BEGIN Source records

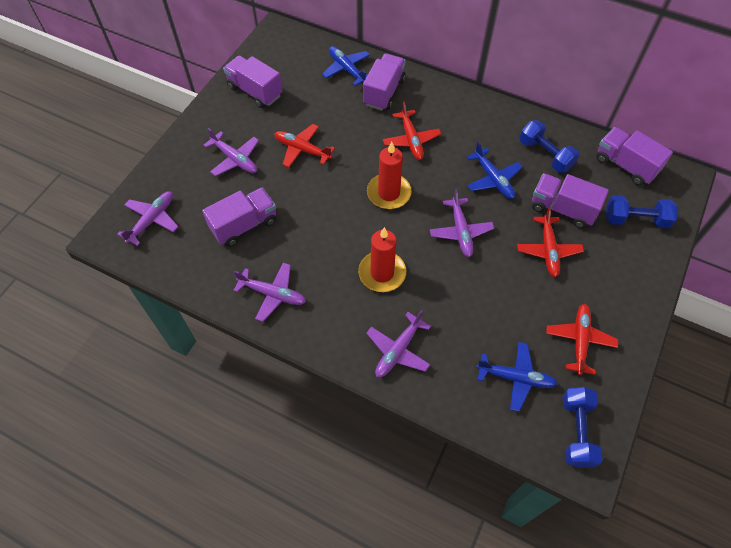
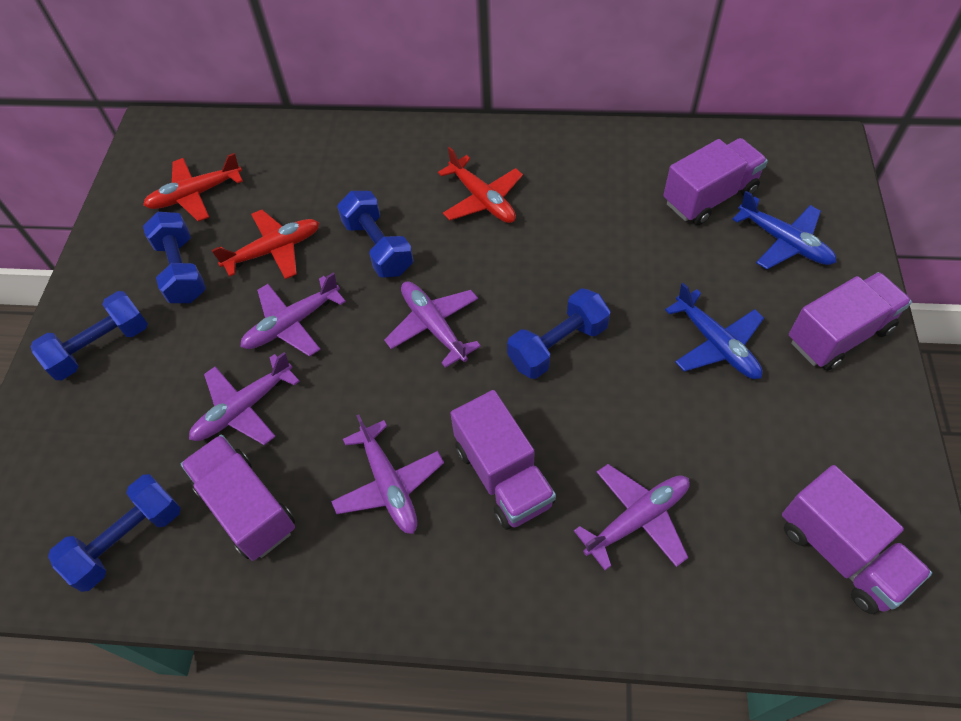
blue dumbbell: 3 -> 5
blue plane: 3 -> 2
red candle: 2 -> 0
red plane: 4 -> 3

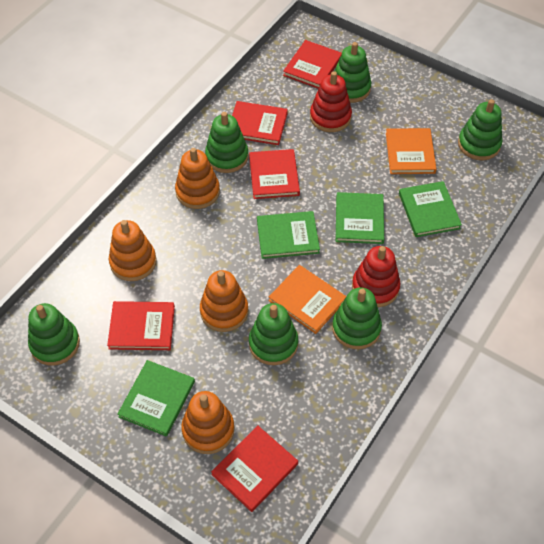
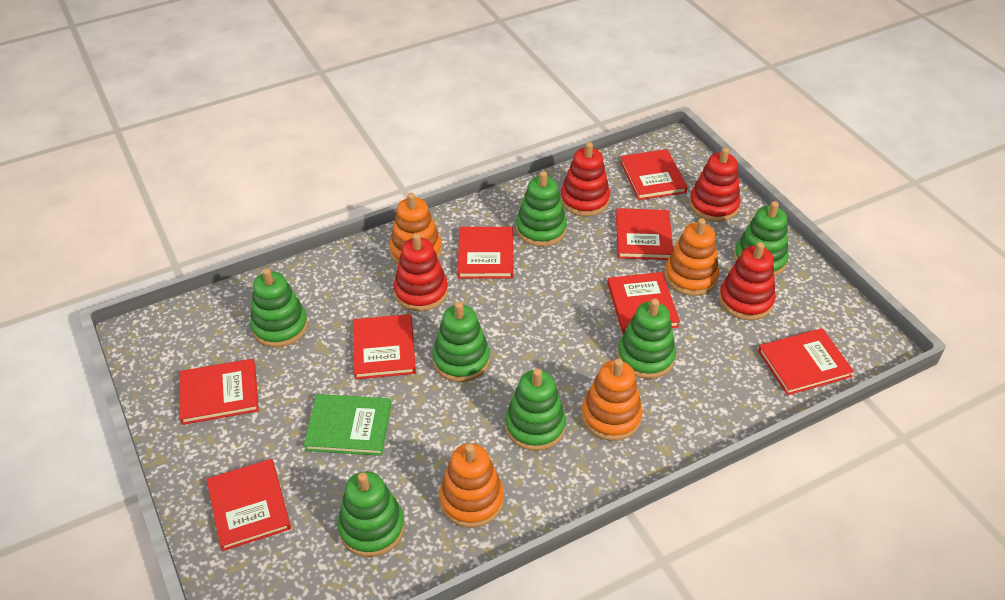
green book: 4 -> 1
green stacking toy: 6 -> 7
orange book: 2 -> 0
red book: 5 -> 8
red stacking toy: 2 -> 4

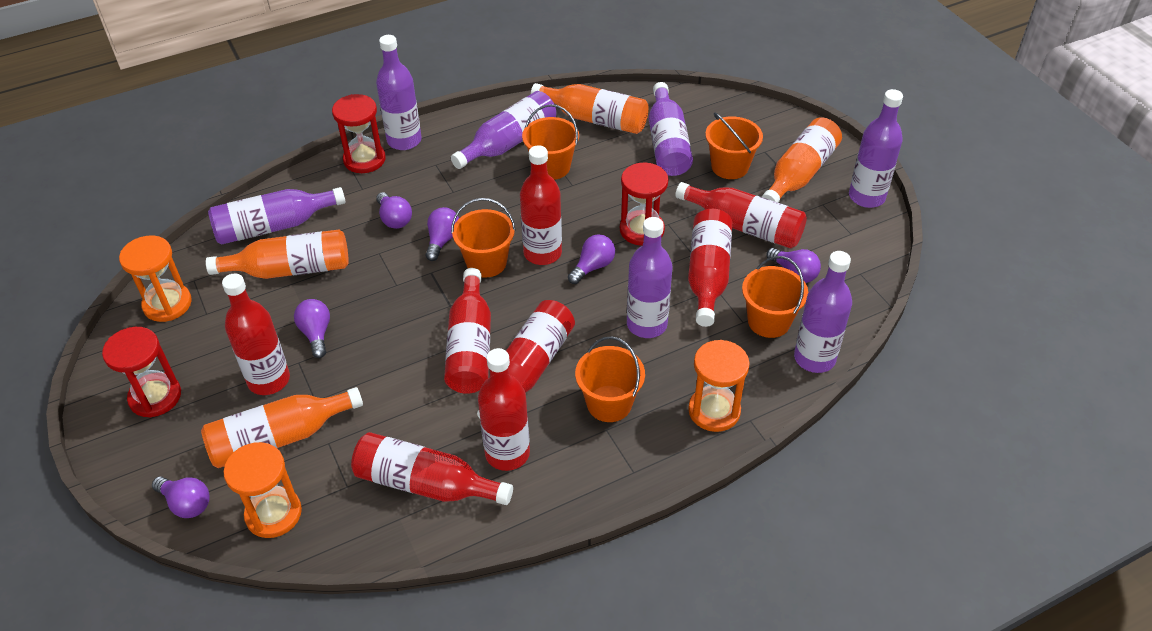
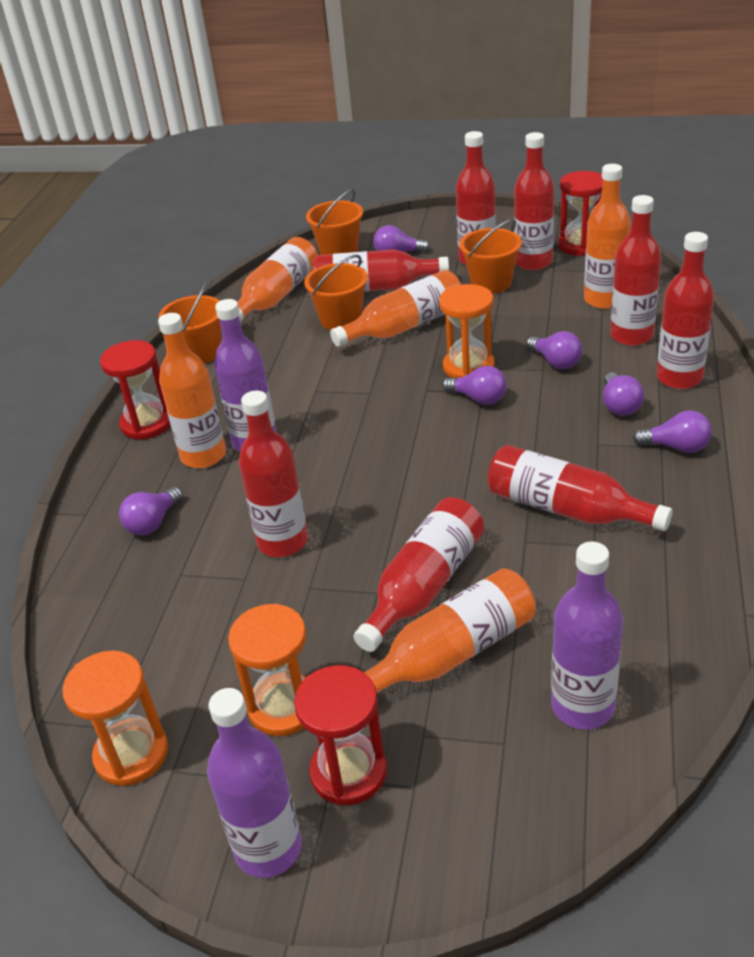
orange bottle: 4 -> 5
orange bucket: 5 -> 4
purple bottle: 7 -> 3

END Source records

### Problem to work on
Each record should be quoted exactly, with the images omitted.

### Exercise solution
blue dumbbell: 3 -> 5
blue plane: 3 -> 2
red candle: 2 -> 0
red plane: 4 -> 3

green book: 4 -> 1
green stacking toy: 6 -> 7
orange book: 2 -> 0
red book: 5 -> 8
red stacking toy: 2 -> 4

orange bottle: 4 -> 5
orange bucket: 5 -> 4
purple bottle: 7 -> 3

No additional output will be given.